> **Written exercise**
Report every line in the listing below that contains the word "bronze", copying each such line in full.

((

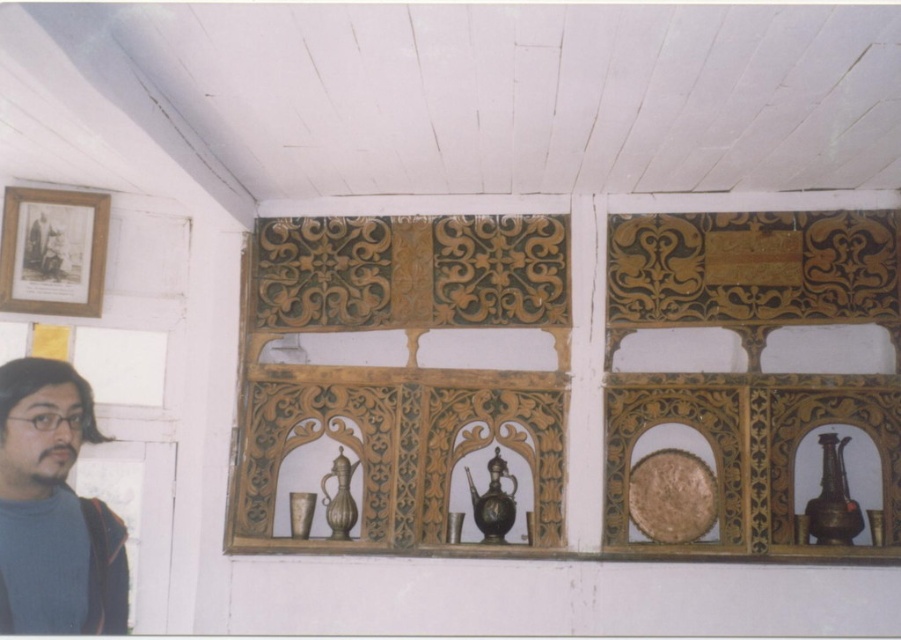
Question: Which object appears closest to the camera in this image?

Choices:
 (A) shiny brass vase at center
 (B) shiny bronze vase at center

Answer: (A)

Question: Estimate the real-world distances between objects in this image. Which object is closer to the bronze metallic vase at right?

Choices:
 (A) shiny bronze vase at center
 (B) matte blue sweater at lower left
 (C) shiny brass vase at center

Answer: (C)

Question: Does shiny brass vase at center appear under shiny bronze vase at center?

Choices:
 (A) yes
 (B) no

Answer: (A)

Question: Which point is closer to the camera taking this photo?

Choices:
 (A) pyautogui.click(x=508, y=499)
 (B) pyautogui.click(x=86, y=419)

Answer: (A)

Question: Is bronze metallic vase at right positioned behind shiny brass vase at center?

Choices:
 (A) yes
 (B) no

Answer: (B)

Question: Can you confirm if matte blue sweater at lower left is thinner than shiny brass vase at center?

Choices:
 (A) yes
 (B) no

Answer: (B)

))

> **Exercise solution**
 (B) shiny bronze vase at center
Question: Estimate the real-world distances between objects in this image. Which object is closer to the bronze metallic vase at right?
 (A) shiny bronze vase at center
Question: Does shiny brass vase at center appear under shiny bronze vase at center?
Question: Is bronze metallic vase at right positioned behind shiny brass vase at center?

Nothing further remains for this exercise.